### TASK OBJECTIVE
Out of the material that follows, write out exactly the lines from the line with "wallet (green) [457, 316]" to the line with "rocket (purple) [561, 622]", both ends included, and no others.

### SUPPLIED RECORDS
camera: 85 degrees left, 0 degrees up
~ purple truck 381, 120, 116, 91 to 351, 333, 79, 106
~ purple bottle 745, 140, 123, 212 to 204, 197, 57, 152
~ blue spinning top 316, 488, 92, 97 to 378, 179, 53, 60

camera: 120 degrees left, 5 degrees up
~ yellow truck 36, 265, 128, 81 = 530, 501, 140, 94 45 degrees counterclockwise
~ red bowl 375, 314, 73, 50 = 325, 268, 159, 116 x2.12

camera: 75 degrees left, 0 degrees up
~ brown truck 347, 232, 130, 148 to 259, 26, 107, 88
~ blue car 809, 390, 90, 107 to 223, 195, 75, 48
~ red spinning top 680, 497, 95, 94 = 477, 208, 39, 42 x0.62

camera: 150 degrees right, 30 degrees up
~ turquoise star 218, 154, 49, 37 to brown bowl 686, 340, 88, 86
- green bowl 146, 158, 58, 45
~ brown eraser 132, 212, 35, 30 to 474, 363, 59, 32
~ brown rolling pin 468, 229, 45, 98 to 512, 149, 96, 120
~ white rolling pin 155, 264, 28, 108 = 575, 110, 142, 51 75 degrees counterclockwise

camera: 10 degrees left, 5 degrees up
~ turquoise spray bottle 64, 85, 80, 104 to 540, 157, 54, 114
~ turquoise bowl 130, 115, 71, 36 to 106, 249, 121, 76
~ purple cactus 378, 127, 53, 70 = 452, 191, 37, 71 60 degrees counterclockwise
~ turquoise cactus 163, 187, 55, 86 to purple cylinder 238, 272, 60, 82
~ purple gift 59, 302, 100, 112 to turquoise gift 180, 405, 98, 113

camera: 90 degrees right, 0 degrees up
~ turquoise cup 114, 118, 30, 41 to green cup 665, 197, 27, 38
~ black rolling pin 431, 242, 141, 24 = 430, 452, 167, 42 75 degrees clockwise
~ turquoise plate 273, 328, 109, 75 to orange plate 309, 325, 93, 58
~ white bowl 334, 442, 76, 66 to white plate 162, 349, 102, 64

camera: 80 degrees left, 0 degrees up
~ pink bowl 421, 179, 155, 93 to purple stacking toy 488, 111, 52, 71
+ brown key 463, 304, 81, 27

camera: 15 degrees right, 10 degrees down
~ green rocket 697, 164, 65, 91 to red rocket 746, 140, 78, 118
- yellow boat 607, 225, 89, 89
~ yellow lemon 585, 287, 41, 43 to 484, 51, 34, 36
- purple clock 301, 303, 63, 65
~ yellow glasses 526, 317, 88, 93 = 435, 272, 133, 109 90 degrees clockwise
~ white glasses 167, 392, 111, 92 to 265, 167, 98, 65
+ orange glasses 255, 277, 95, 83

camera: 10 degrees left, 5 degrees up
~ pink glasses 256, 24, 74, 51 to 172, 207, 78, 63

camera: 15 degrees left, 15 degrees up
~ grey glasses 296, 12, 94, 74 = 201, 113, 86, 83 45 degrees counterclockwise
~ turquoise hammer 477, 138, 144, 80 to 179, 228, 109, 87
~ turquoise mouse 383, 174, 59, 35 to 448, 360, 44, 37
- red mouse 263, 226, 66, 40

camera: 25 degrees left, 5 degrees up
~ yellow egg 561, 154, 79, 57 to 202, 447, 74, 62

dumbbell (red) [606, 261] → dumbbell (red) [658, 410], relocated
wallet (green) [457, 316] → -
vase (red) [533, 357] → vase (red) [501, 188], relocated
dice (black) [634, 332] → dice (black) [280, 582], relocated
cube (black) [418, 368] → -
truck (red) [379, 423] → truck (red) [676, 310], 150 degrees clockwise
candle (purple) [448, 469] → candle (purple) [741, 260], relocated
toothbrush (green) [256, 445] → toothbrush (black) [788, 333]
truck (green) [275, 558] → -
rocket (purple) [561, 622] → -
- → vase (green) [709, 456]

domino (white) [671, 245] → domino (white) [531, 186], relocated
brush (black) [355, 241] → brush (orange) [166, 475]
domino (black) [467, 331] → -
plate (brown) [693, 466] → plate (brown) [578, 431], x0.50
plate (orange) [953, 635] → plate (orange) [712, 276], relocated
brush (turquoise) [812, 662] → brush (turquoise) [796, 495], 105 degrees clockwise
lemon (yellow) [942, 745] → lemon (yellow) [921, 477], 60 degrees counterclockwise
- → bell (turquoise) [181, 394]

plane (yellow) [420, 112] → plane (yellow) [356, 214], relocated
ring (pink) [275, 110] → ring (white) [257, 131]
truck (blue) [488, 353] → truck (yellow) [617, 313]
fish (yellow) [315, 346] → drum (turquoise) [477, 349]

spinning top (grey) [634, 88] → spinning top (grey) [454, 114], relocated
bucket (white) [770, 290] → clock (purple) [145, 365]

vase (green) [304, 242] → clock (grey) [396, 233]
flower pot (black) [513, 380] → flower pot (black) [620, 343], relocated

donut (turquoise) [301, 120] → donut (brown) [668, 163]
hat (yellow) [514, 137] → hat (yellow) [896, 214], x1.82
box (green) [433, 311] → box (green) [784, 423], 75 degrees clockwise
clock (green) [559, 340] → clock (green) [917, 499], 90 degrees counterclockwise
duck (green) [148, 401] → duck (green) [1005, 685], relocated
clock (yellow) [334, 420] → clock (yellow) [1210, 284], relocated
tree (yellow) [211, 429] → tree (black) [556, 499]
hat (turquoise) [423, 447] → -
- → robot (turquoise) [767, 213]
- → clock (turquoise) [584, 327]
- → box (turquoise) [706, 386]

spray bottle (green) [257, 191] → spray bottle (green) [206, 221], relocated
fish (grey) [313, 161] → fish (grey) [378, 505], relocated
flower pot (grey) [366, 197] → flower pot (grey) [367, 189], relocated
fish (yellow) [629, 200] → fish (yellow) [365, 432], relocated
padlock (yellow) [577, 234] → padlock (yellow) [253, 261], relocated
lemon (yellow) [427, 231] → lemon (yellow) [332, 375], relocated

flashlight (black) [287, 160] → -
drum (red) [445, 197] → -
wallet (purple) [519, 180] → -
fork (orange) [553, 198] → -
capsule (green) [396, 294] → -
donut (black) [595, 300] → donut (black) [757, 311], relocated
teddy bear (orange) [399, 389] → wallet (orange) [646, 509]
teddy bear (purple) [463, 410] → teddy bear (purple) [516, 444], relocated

### RESPONSE
wallet (green) [457, 316] → -
vase (red) [533, 357] → vase (red) [501, 188], relocated
dice (black) [634, 332] → dice (black) [280, 582], relocated
cube (black) [418, 368] → -
truck (red) [379, 423] → truck (red) [676, 310], 150 degrees clockwise
candle (purple) [448, 469] → candle (purple) [741, 260], relocated
toothbrush (green) [256, 445] → toothbrush (black) [788, 333]
truck (green) [275, 558] → -
rocket (purple) [561, 622] → -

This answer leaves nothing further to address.